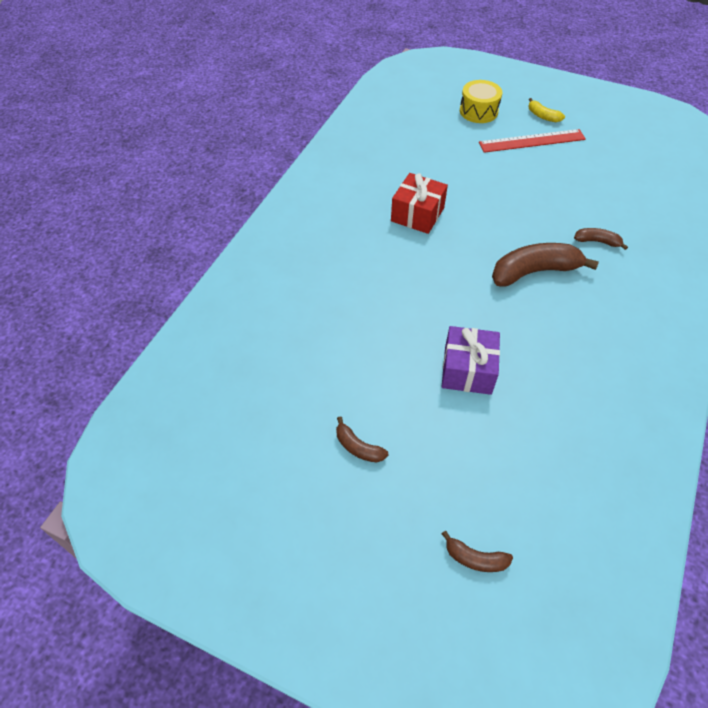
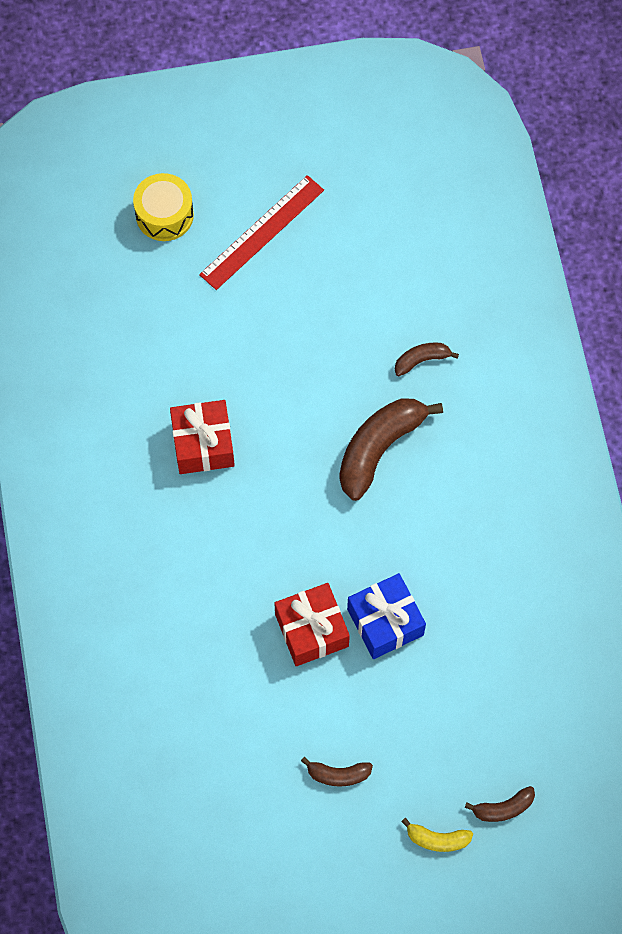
camera: 35 degrees left, 15 degrees up
(410, 345) = (311, 630): none -> red gift
(467, 370) = (385, 622): purple gift -> blue gift
(542, 116) = (249, 175): yellow banana -> yellow banana (437, 839)

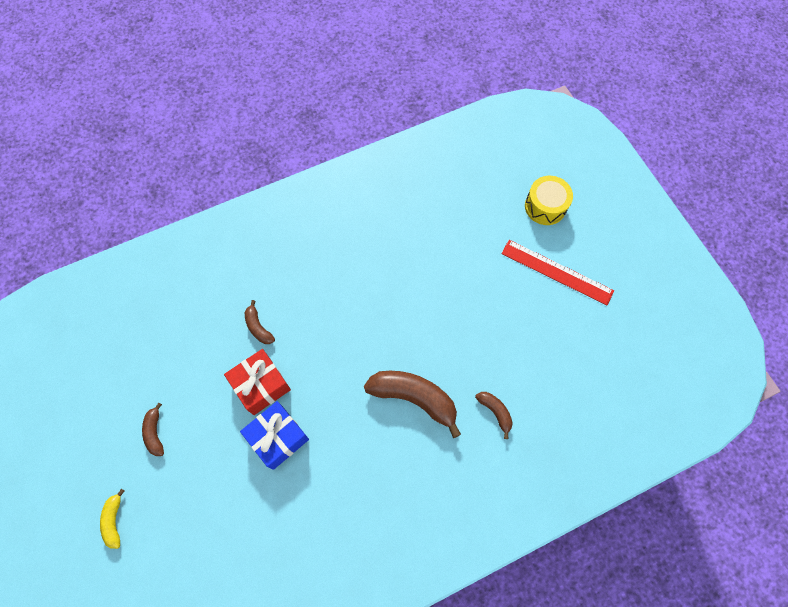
camera: 75 degrees right, 0 degrees up
(203, 444) = (383, 276): red gift -> none
(503, 808) = (145, 568): brown banana -> brown banana (258, 327)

◆ ◆ ◆

TASK DESCRIPTION: With pictures omitted, restate exactly every line from the one containing "(410, 345) = (311, 630): none -> red gift" through the last line of the material, inclusive.

RESPONSE TO THE EXERCISE:
(410, 345) = (311, 630): none -> red gift
(467, 370) = (385, 622): purple gift -> blue gift
(542, 116) = (249, 175): yellow banana -> yellow banana (437, 839)

camera: 75 degrees right, 0 degrees up
(203, 444) = (383, 276): red gift -> none
(503, 808) = (145, 568): brown banana -> brown banana (258, 327)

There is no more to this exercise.